MATERIAL FOR THIS TASK -

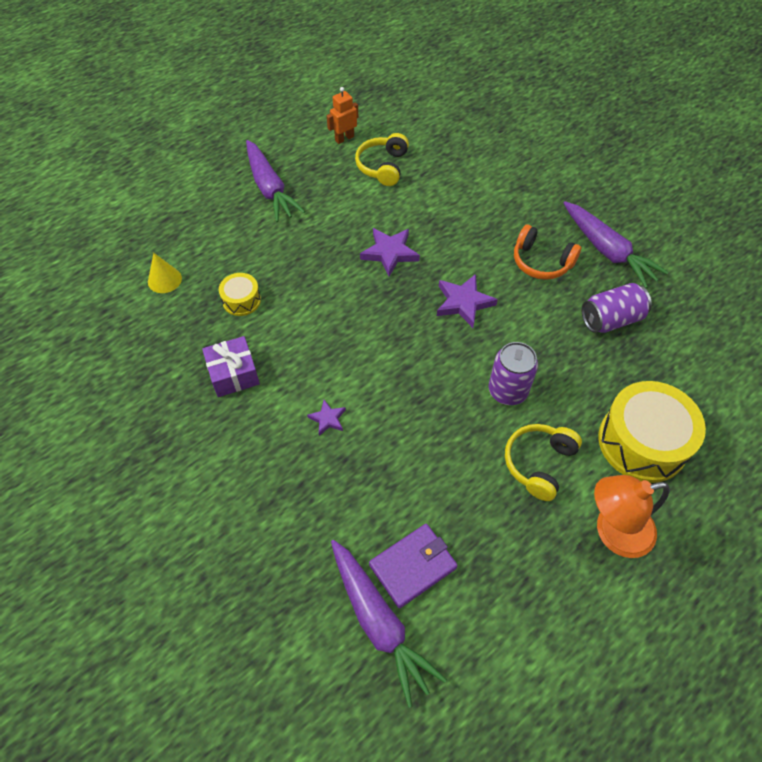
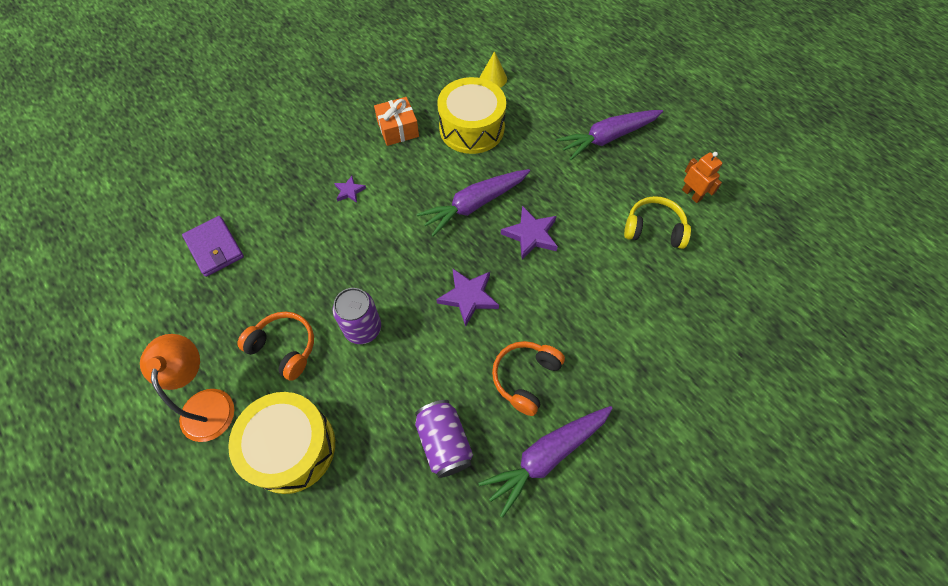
camera: 90 degrees right, 5 degrees up
(233, 374) = (398, 129): purple gift -> orange gift
(241, 300) = (471, 128): yellow drum -> yellow drum, size x2.02
(379, 622) = (179, 226): purple carrot -> purple carrot (474, 205)
(539, 463) = (284, 348): yellow headphones -> orange headphones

WHAT NEEDS TO BE DONE - Wherever the string "purple" appears in a line of the records above, copy that line.

WRITTEN ANSWER -
(233, 374) = (398, 129): purple gift -> orange gift
(379, 622) = (179, 226): purple carrot -> purple carrot (474, 205)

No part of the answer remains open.